_Instructions for the task:_ Lines from the opening of the material through the line containing "(308, 79) = (190, 288): white" must be duplicated word for word. Pictures are not.

_Dataset:_

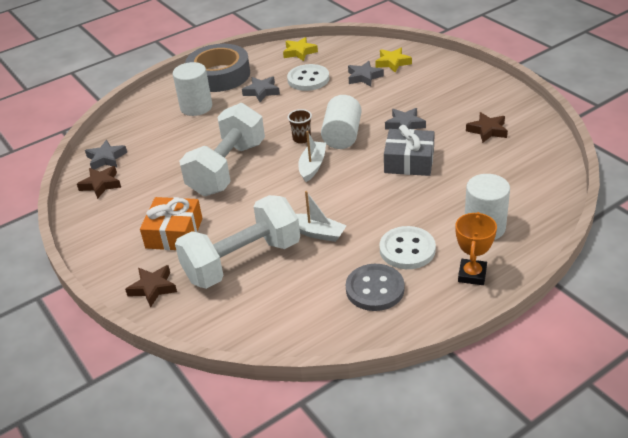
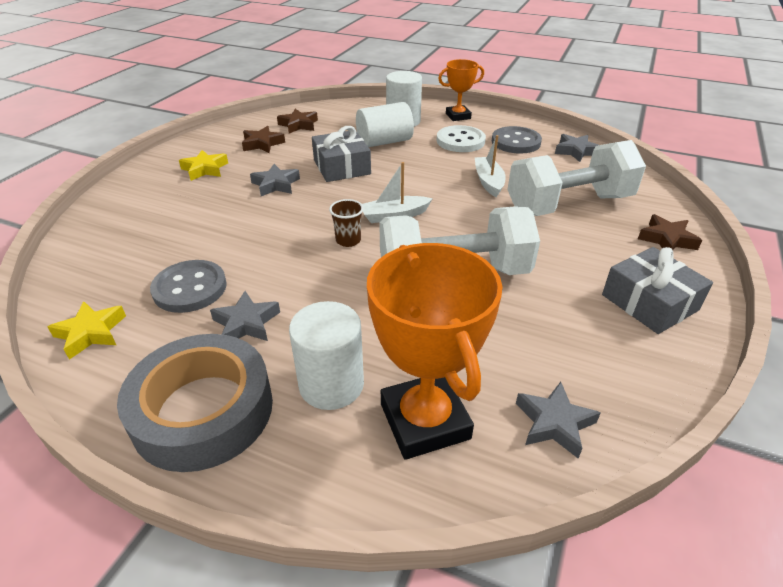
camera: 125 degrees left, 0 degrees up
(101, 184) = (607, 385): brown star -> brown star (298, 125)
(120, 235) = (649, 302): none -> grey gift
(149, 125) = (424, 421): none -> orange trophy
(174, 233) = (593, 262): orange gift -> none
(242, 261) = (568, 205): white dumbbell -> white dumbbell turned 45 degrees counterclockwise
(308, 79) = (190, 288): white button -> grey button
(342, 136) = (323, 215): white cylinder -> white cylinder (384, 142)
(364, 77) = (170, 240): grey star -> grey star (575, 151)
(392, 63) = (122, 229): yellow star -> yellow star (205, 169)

_Written answer:_
camera: 125 degrees left, 0 degrees up
(101, 184) = (607, 385): brown star -> brown star (298, 125)
(120, 235) = (649, 302): none -> grey gift
(149, 125) = (424, 421): none -> orange trophy
(174, 233) = (593, 262): orange gift -> none
(242, 261) = (568, 205): white dumbbell -> white dumbbell turned 45 degrees counterclockwise
(308, 79) = (190, 288): white button -> grey button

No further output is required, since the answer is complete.